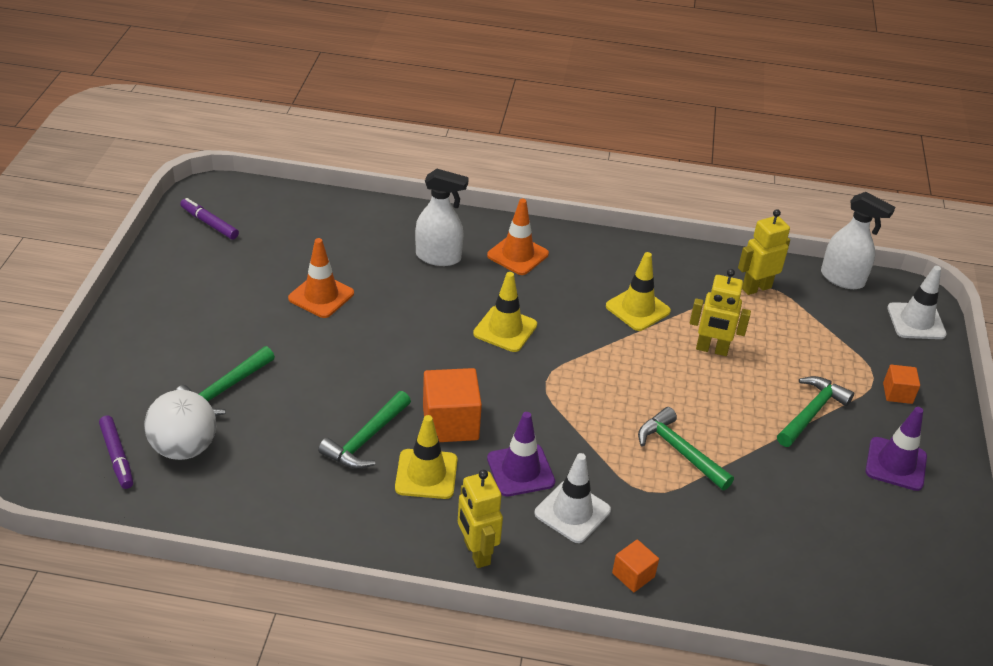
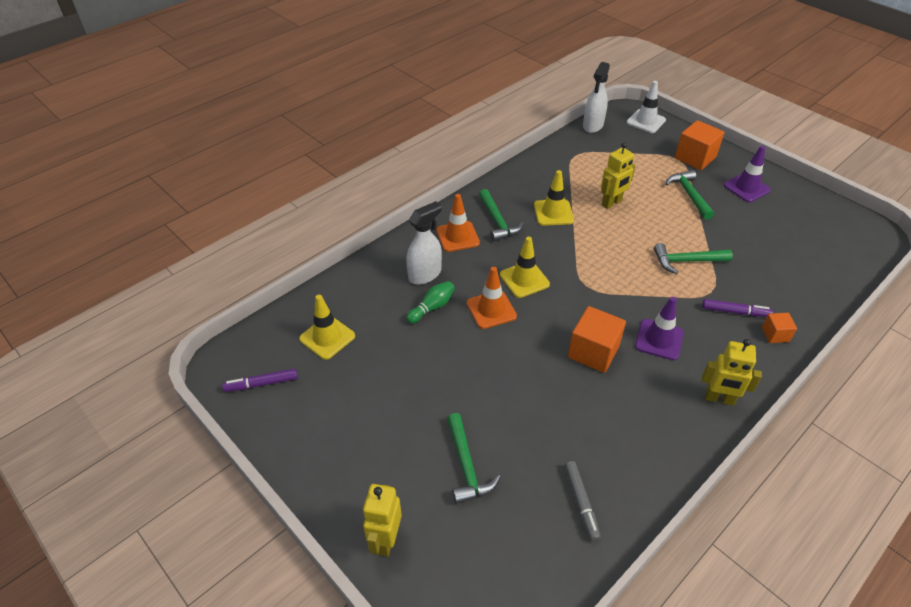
camera: 50 degrees left, 5 degrees up
(117, 456) = (491, 578): purple marker -> purple marker (735, 312)
(184, 448) = (513, 523): white ball -> none
(244, 487) = (581, 502): none -> grey marker
(321, 296) = (410, 357): orange traffic cone -> orange traffic cone (491, 310)
(366, 439) = (579, 405): green hammer -> green hammer (498, 221)
(398, 282) = (432, 307): none -> green bowling pin
(426, 474) = (633, 389): yellow traffic cone -> yellow traffic cone (327, 337)
(572, 512) = (709, 334): white traffic cone -> none
(756, 288) = (574, 159): yellow robot -> yellow robot (385, 540)
(842, 279) = (593, 126): white spray bottle -> white spray bottle turned 135 degrees clockwise
(897, 393) = (695, 158): orange cube -> orange cube, size x1.85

## Task
Exactly as written, copy the lines from the one containing "(321, 296) = (410, 357): orange" to the end of the entries, both ends included.

## Solution for this problem
(321, 296) = (410, 357): orange traffic cone -> orange traffic cone (491, 310)
(366, 439) = (579, 405): green hammer -> green hammer (498, 221)
(398, 282) = (432, 307): none -> green bowling pin
(426, 474) = (633, 389): yellow traffic cone -> yellow traffic cone (327, 337)
(572, 512) = (709, 334): white traffic cone -> none
(756, 288) = (574, 159): yellow robot -> yellow robot (385, 540)
(842, 279) = (593, 126): white spray bottle -> white spray bottle turned 135 degrees clockwise
(897, 393) = (695, 158): orange cube -> orange cube, size x1.85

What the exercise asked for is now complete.